Task description: Nothing but the records, transcribed exactly, should appear in the answer; leave the pictures out.

Listed records:
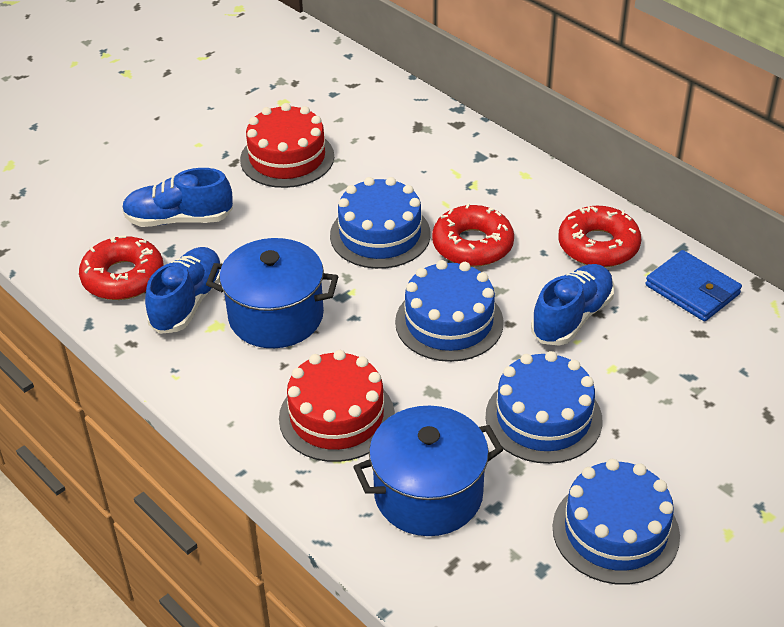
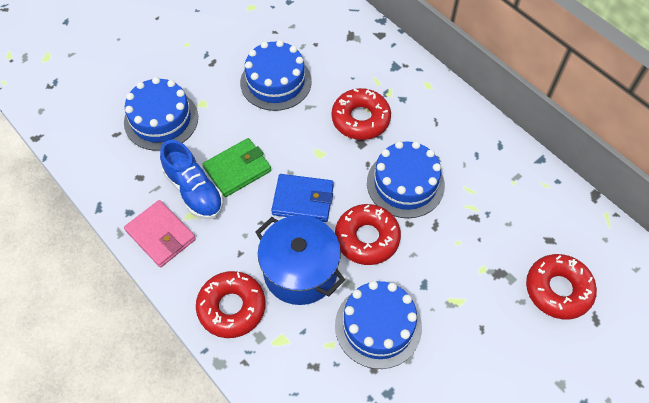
blue pot: 2 -> 1
blue shoe: 3 -> 1
green wallet: 0 -> 1
pink wallet: 0 -> 1
red cake: 2 -> 0
red donut: 3 -> 4

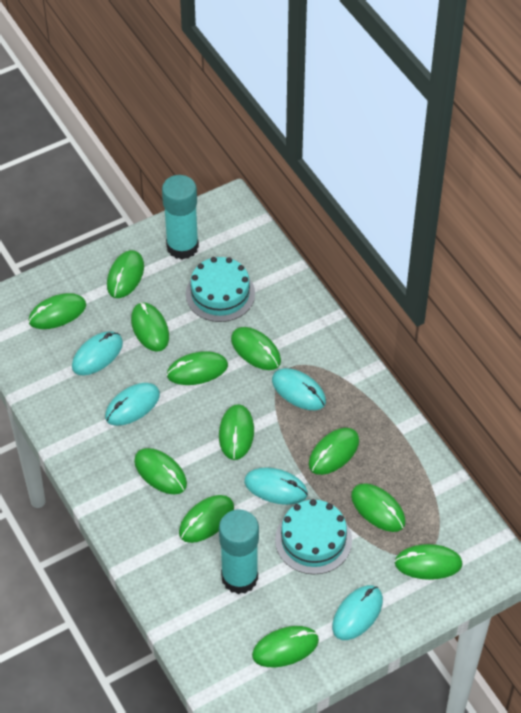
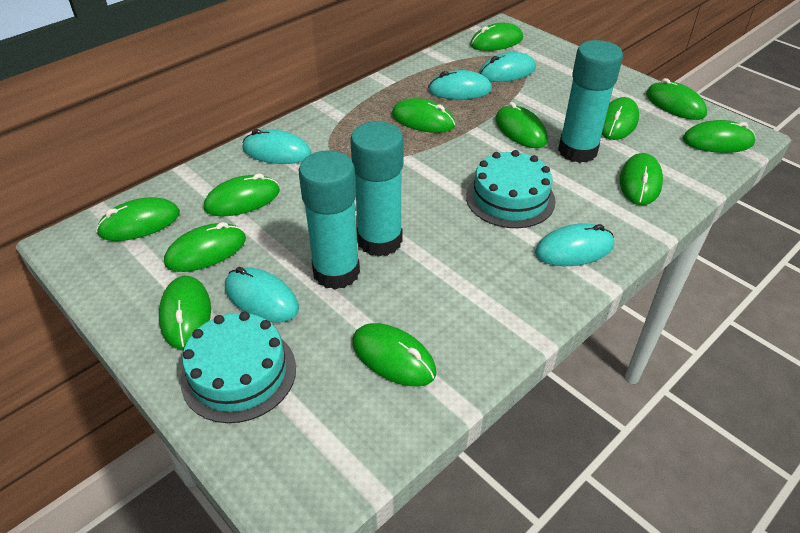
turquoise glue stick: 2 -> 3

Written solution:
blue pot: 2 -> 1
blue shoe: 3 -> 1
green wallet: 0 -> 1
pink wallet: 0 -> 1
red cake: 2 -> 0
red donut: 3 -> 4

turquoise glue stick: 2 -> 3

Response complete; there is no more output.